======== AVAILABLE DATA ========

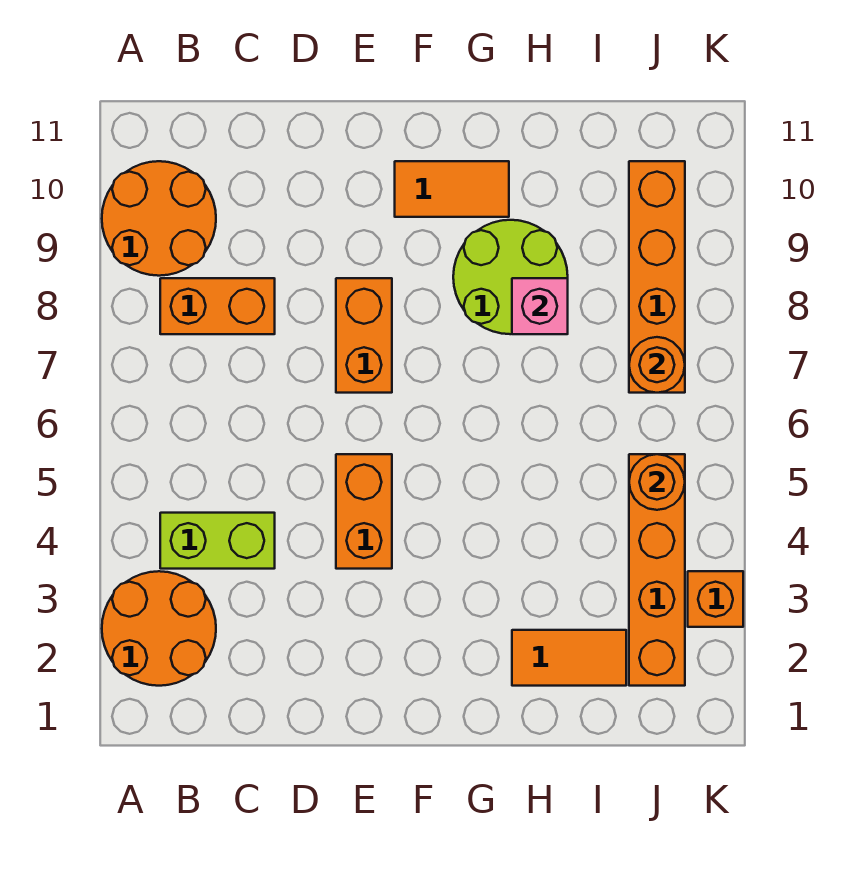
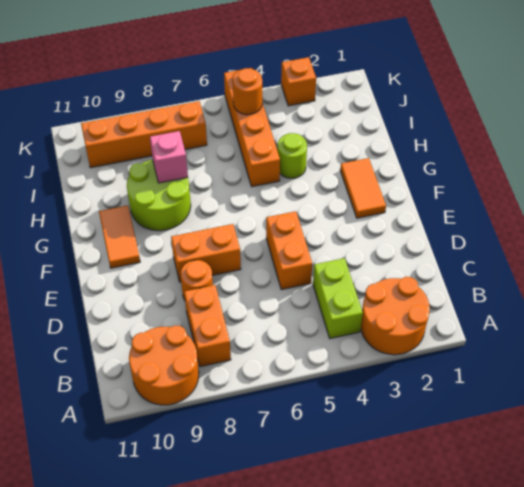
orange brick E4:E5 level 1 -> orange brick D5:E5 level 1
orange tile H2:I2 level 1 -> orange tile F2:G2 level 1
none -> lime round brick H4 level 1
orange brick J2:J5 level 1 -> orange brick H5:K5 level 1
orange round brick J7 level 2 -> orange round brick D8 level 1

========

Copy each line from the records above that includes the string "round".

- TASK SOLUTION
none -> lime round brick H4 level 1
orange round brick J7 level 2 -> orange round brick D8 level 1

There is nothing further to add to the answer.